- Task directions
Give the lines below again exactly, starting with the line that holds "pink nut [549,211,595,260]" and going on through the line that holds "none -> red drum [70,378,143,441]".
** Supplied data follows **
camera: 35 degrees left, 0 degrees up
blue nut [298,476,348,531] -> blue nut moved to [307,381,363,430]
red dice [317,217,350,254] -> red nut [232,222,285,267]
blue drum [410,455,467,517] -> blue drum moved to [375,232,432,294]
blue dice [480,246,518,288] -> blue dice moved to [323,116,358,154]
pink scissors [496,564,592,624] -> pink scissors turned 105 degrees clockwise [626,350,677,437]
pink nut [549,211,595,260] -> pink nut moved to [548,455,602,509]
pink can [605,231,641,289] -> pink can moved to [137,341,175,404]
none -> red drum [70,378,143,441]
** End of Supplied data **
** Supplied data follows **
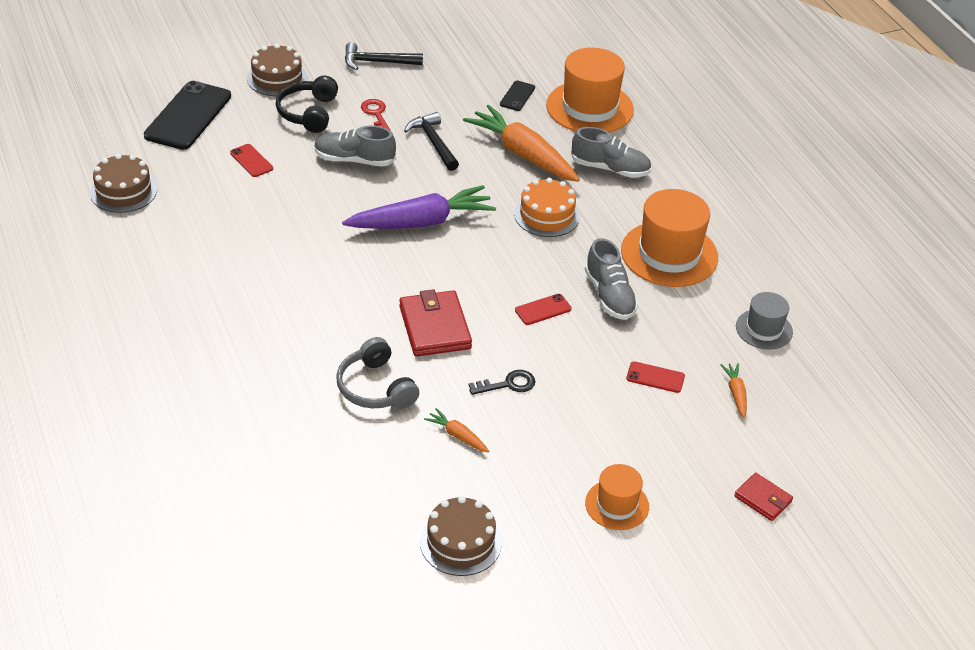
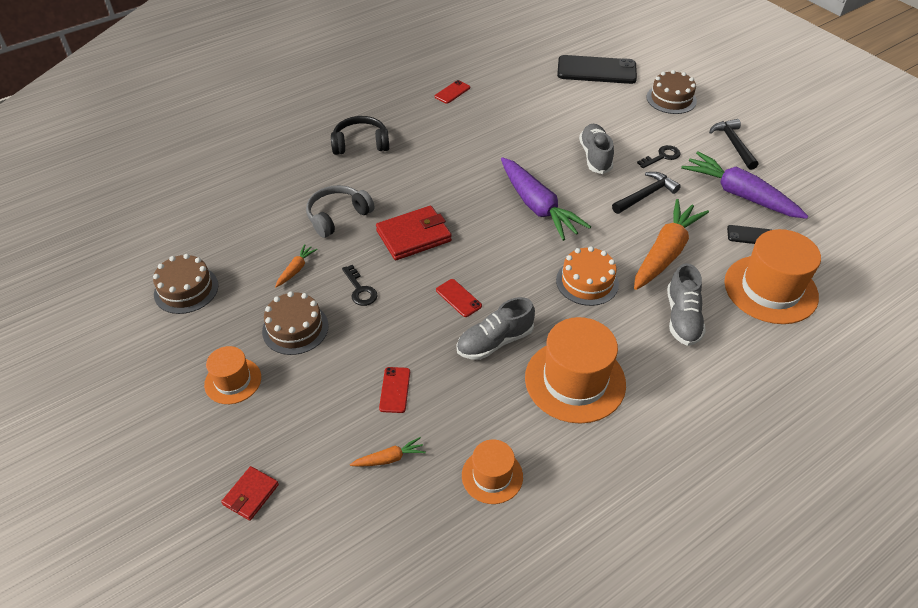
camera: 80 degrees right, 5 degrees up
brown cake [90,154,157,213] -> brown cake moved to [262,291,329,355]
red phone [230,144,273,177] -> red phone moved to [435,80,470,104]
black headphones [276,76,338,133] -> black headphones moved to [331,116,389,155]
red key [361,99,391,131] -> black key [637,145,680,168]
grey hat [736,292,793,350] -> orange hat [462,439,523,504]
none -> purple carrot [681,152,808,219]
** End of Supplied data **
- Answer space
pink nut [549,211,595,260] -> pink nut moved to [548,455,602,509]
pink can [605,231,641,289] -> pink can moved to [137,341,175,404]
none -> red drum [70,378,143,441]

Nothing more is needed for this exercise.